▸ GIVEN INFORMATION:
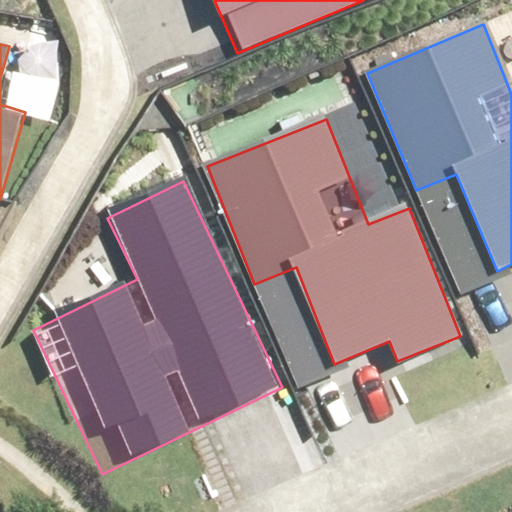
All buildings are outlined.
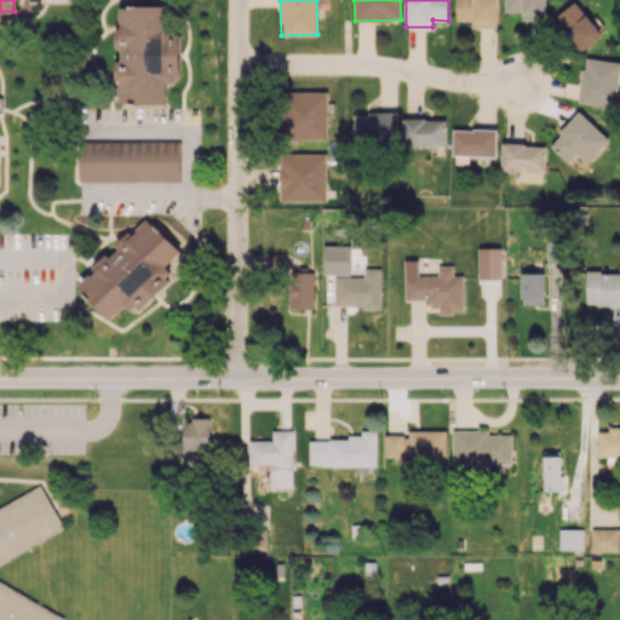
[(457,0),(457,21),(471,21),(471,27),(498,28),(498,0),(457,0)]
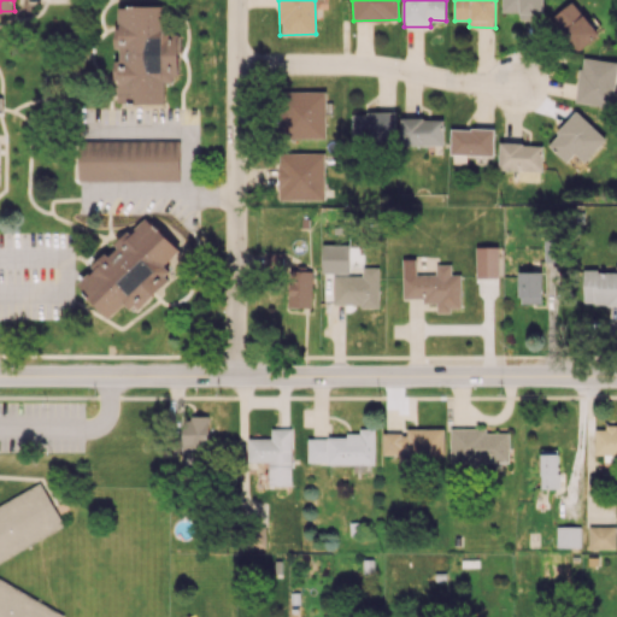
[(519,12),(519,16),(545,16),(544,0),(501,0),(501,12),(519,12)]
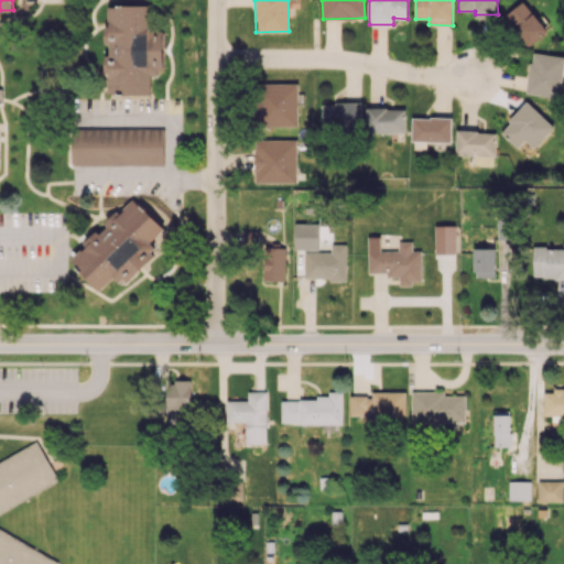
[(527,47),(549,31),(524,0),(503,18),(527,47)]
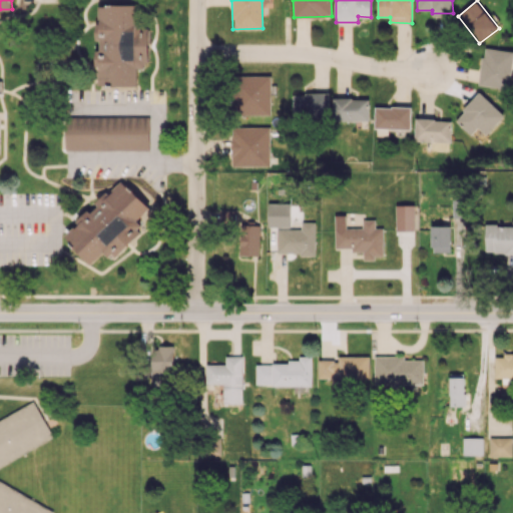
[(99,5),(99,24),(96,24),(96,40),(101,40),(101,50),(97,50),(98,85),(138,85),(138,68),(149,68),(148,23),(139,23),(139,5),(99,5)]
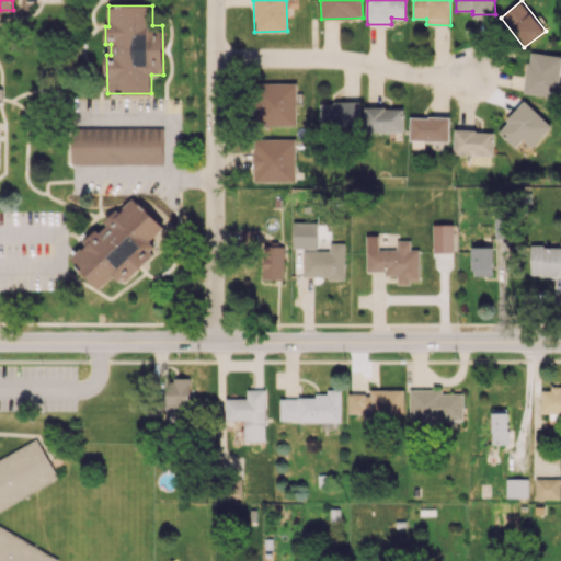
[(560,61),(560,56),(528,52),(523,93),(557,96),(560,61)]
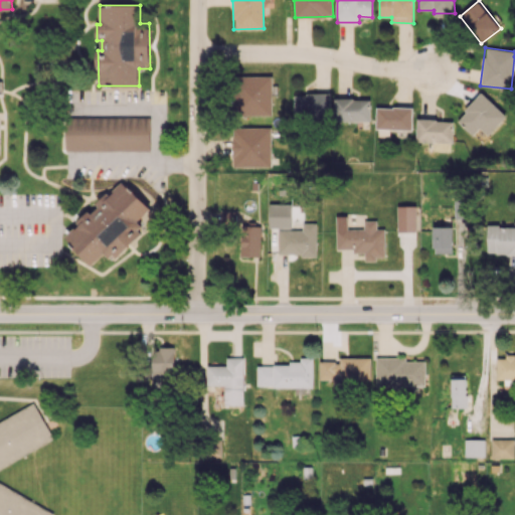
[(272,75),(234,76),(234,116),(273,115),(272,75)]
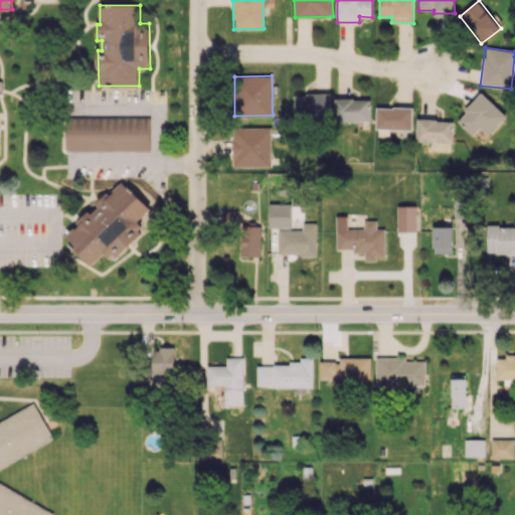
[(473,135),(480,128),(488,135),(506,116),(482,93),(457,119),(473,135)]
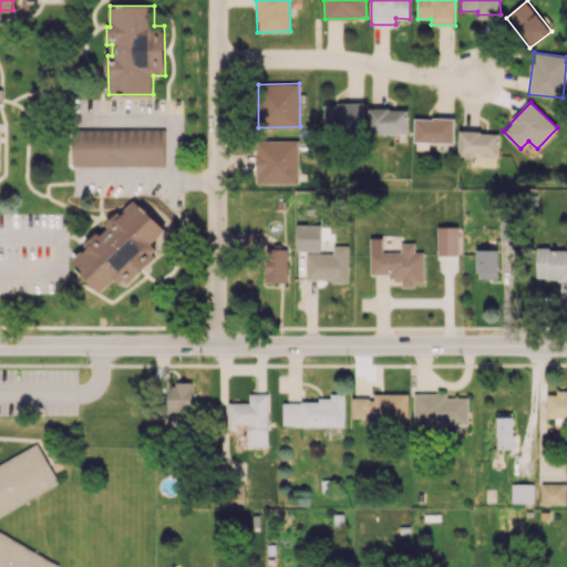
[(323,130),(363,131),(363,104),(323,103),(323,130)]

▸ WHAT THIS TASK INVOLVES: Return only the lines from the one containing "[(560,61),(560,56),(528,52),(523,93),(557,96),(560,61)]" through the last line of the entries above, exactly as written and without pictures.

▸ RESPONSE TO THIS TASK:
[(560,61),(560,56),(528,52),(523,93),(557,96),(560,61)]
[(272,75),(234,76),(234,116),(273,115),(272,75)]
[(473,135),(480,128),(488,135),(506,116),(482,93),(457,119),(473,135)]
[(323,130),(363,131),(363,104),(323,103),(323,130)]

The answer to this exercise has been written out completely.